>>>
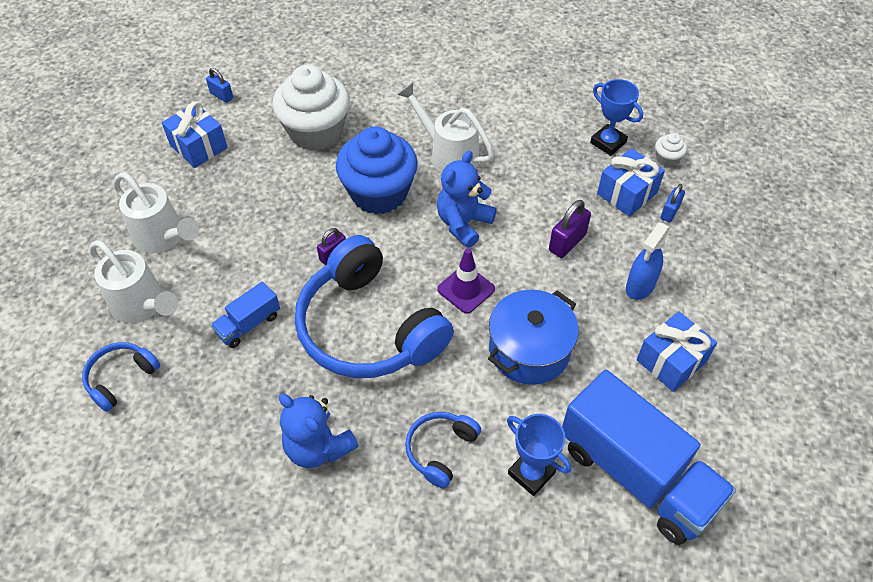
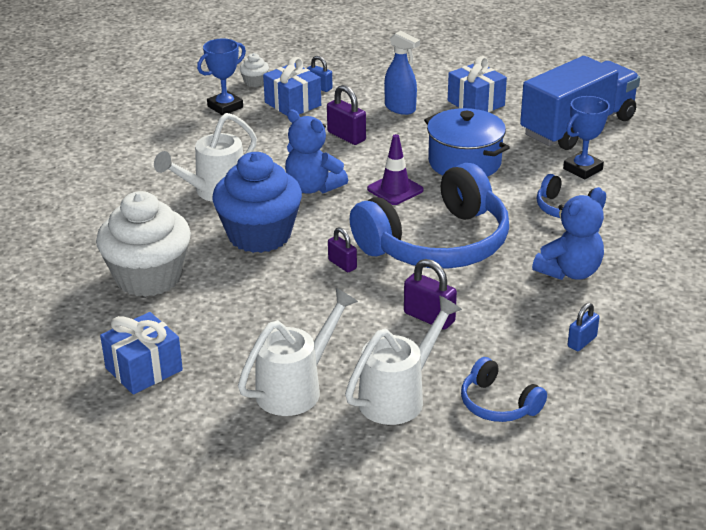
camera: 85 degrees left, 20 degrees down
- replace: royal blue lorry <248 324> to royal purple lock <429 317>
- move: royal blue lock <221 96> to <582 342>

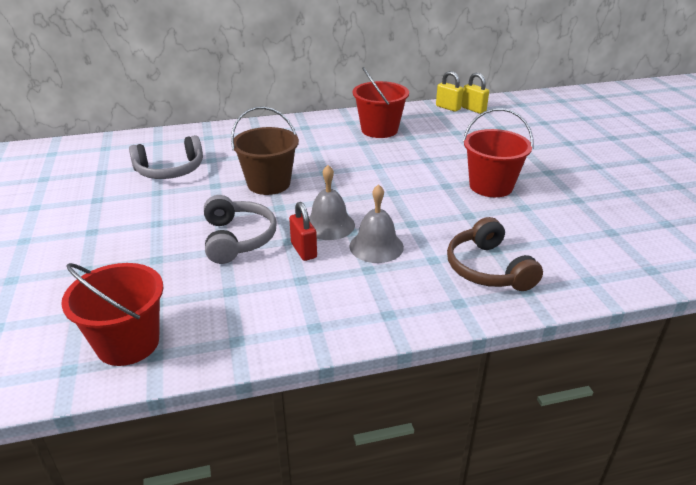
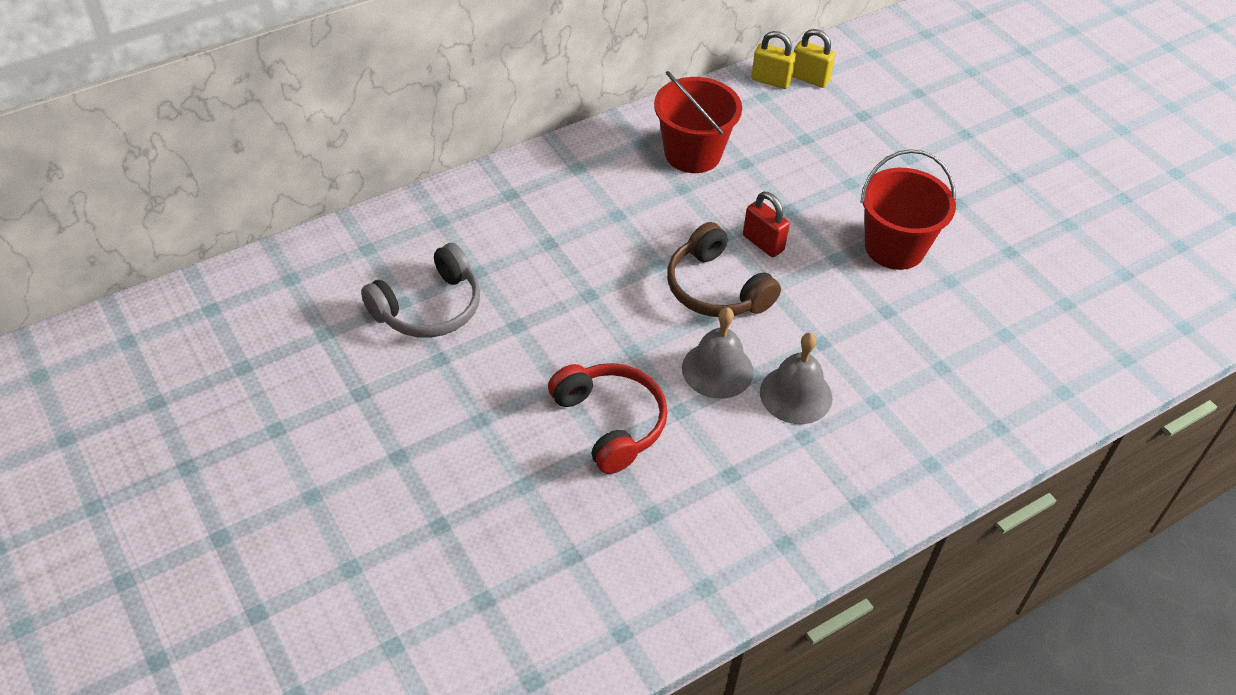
camera: 20 degrees left, 15 degrees up
- recolor: ash-grey headset <237 239> to scarlet headset <610 423>
- move: brown headset <488 269> to <716 288>
- move: scarlet lock <303 250> to <763 243>
- delete: scarlet bucket <128 343>
- delete: brown bucket <269 183>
<<<
Give the lines again word for word, from the start of the records to the line holding "- move: brown headset <488 269> to <716 288>", both included, and leave out any picture.

TASK RESULT:
camera: 85 degrees left, 20 degrees down
- replace: royal blue lorry <248 324> to royal purple lock <429 317>
- move: royal blue lock <221 96> to <582 342>

camera: 20 degrees left, 15 degrees up
- recolor: ash-grey headset <237 239> to scarlet headset <610 423>
- move: brown headset <488 269> to <716 288>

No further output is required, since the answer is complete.